ENTRIES PROVIDED —
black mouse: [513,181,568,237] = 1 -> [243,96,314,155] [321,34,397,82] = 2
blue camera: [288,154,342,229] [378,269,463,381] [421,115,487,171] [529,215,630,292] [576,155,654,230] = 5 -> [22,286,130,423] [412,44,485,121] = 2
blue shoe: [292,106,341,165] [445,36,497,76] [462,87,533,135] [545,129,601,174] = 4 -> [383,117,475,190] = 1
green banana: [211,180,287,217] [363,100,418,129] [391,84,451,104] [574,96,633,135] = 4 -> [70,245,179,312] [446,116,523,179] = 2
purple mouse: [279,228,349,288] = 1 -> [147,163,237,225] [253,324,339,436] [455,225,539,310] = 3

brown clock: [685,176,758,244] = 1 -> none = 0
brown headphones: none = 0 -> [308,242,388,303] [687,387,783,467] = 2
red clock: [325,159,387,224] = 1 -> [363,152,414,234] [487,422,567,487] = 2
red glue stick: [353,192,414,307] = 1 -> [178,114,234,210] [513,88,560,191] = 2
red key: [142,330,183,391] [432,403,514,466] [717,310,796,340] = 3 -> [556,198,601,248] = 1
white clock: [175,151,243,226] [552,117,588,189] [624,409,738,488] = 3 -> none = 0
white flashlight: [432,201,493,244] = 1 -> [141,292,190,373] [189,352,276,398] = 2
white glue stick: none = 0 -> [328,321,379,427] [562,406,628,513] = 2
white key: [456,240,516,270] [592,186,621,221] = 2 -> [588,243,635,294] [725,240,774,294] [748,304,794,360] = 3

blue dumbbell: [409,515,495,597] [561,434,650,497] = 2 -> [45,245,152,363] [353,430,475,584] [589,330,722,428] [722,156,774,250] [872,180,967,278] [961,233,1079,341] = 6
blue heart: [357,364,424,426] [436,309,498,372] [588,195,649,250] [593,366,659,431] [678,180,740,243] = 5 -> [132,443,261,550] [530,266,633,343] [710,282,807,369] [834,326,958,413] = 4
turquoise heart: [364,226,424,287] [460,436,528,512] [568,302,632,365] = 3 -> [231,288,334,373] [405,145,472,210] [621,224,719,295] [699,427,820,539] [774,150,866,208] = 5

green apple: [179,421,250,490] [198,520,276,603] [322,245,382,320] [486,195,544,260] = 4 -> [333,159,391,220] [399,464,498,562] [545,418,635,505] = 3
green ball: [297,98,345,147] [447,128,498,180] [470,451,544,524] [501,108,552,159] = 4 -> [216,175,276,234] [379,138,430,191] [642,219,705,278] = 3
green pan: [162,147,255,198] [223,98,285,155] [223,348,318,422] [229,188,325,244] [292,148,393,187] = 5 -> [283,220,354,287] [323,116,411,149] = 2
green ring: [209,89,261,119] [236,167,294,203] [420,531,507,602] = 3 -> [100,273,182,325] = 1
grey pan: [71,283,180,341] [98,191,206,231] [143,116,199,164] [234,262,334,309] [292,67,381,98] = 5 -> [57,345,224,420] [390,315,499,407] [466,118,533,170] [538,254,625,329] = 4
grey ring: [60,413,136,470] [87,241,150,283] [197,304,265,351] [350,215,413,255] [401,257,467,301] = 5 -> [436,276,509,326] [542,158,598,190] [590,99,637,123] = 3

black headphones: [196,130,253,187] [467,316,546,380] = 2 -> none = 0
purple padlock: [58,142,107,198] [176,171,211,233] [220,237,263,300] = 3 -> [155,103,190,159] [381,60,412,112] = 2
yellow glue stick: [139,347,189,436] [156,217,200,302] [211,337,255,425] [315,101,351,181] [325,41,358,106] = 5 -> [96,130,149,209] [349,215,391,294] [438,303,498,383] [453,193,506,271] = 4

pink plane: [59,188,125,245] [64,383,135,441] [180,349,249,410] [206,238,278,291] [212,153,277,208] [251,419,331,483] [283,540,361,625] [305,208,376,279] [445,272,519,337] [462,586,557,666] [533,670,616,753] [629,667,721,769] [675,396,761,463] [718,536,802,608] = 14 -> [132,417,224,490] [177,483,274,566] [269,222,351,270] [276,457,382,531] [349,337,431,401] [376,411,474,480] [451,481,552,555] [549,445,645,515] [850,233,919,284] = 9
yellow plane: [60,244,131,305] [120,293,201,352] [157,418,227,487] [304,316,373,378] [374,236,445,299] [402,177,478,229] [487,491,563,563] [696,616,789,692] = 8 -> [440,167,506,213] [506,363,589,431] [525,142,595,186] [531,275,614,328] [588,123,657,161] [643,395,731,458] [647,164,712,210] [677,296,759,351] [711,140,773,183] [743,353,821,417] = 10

EXERCISE PROMPT — Copy the listing in full. Match it word for word.

ANSWER TO THIS EXERCISE —
black mouse: [513,181,568,237] = 1 -> [243,96,314,155] [321,34,397,82] = 2
blue camera: [288,154,342,229] [378,269,463,381] [421,115,487,171] [529,215,630,292] [576,155,654,230] = 5 -> [22,286,130,423] [412,44,485,121] = 2
blue shoe: [292,106,341,165] [445,36,497,76] [462,87,533,135] [545,129,601,174] = 4 -> [383,117,475,190] = 1
green banana: [211,180,287,217] [363,100,418,129] [391,84,451,104] [574,96,633,135] = 4 -> [70,245,179,312] [446,116,523,179] = 2
purple mouse: [279,228,349,288] = 1 -> [147,163,237,225] [253,324,339,436] [455,225,539,310] = 3

brown clock: [685,176,758,244] = 1 -> none = 0
brown headphones: none = 0 -> [308,242,388,303] [687,387,783,467] = 2
red clock: [325,159,387,224] = 1 -> [363,152,414,234] [487,422,567,487] = 2
red glue stick: [353,192,414,307] = 1 -> [178,114,234,210] [513,88,560,191] = 2
red key: [142,330,183,391] [432,403,514,466] [717,310,796,340] = 3 -> [556,198,601,248] = 1
white clock: [175,151,243,226] [552,117,588,189] [624,409,738,488] = 3 -> none = 0
white flashlight: [432,201,493,244] = 1 -> [141,292,190,373] [189,352,276,398] = 2
white glue stick: none = 0 -> [328,321,379,427] [562,406,628,513] = 2
white key: [456,240,516,270] [592,186,621,221] = 2 -> [588,243,635,294] [725,240,774,294] [748,304,794,360] = 3

blue dumbbell: [409,515,495,597] [561,434,650,497] = 2 -> [45,245,152,363] [353,430,475,584] [589,330,722,428] [722,156,774,250] [872,180,967,278] [961,233,1079,341] = 6
blue heart: [357,364,424,426] [436,309,498,372] [588,195,649,250] [593,366,659,431] [678,180,740,243] = 5 -> [132,443,261,550] [530,266,633,343] [710,282,807,369] [834,326,958,413] = 4
turquoise heart: [364,226,424,287] [460,436,528,512] [568,302,632,365] = 3 -> [231,288,334,373] [405,145,472,210] [621,224,719,295] [699,427,820,539] [774,150,866,208] = 5

green apple: [179,421,250,490] [198,520,276,603] [322,245,382,320] [486,195,544,260] = 4 -> [333,159,391,220] [399,464,498,562] [545,418,635,505] = 3
green ball: [297,98,345,147] [447,128,498,180] [470,451,544,524] [501,108,552,159] = 4 -> [216,175,276,234] [379,138,430,191] [642,219,705,278] = 3
green pan: [162,147,255,198] [223,98,285,155] [223,348,318,422] [229,188,325,244] [292,148,393,187] = 5 -> [283,220,354,287] [323,116,411,149] = 2
green ring: [209,89,261,119] [236,167,294,203] [420,531,507,602] = 3 -> [100,273,182,325] = 1
grey pan: [71,283,180,341] [98,191,206,231] [143,116,199,164] [234,262,334,309] [292,67,381,98] = 5 -> [57,345,224,420] [390,315,499,407] [466,118,533,170] [538,254,625,329] = 4
grey ring: [60,413,136,470] [87,241,150,283] [197,304,265,351] [350,215,413,255] [401,257,467,301] = 5 -> [436,276,509,326] [542,158,598,190] [590,99,637,123] = 3

black headphones: [196,130,253,187] [467,316,546,380] = 2 -> none = 0
purple padlock: [58,142,107,198] [176,171,211,233] [220,237,263,300] = 3 -> [155,103,190,159] [381,60,412,112] = 2
yellow glue stick: [139,347,189,436] [156,217,200,302] [211,337,255,425] [315,101,351,181] [325,41,358,106] = 5 -> [96,130,149,209] [349,215,391,294] [438,303,498,383] [453,193,506,271] = 4

pink plane: [59,188,125,245] [64,383,135,441] [180,349,249,410] [206,238,278,291] [212,153,277,208] [251,419,331,483] [283,540,361,625] [305,208,376,279] [445,272,519,337] [462,586,557,666] [533,670,616,753] [629,667,721,769] [675,396,761,463] [718,536,802,608] = 14 -> [132,417,224,490] [177,483,274,566] [269,222,351,270] [276,457,382,531] [349,337,431,401] [376,411,474,480] [451,481,552,555] [549,445,645,515] [850,233,919,284] = 9
yellow plane: [60,244,131,305] [120,293,201,352] [157,418,227,487] [304,316,373,378] [374,236,445,299] [402,177,478,229] [487,491,563,563] [696,616,789,692] = 8 -> [440,167,506,213] [506,363,589,431] [525,142,595,186] [531,275,614,328] [588,123,657,161] [643,395,731,458] [647,164,712,210] [677,296,759,351] [711,140,773,183] [743,353,821,417] = 10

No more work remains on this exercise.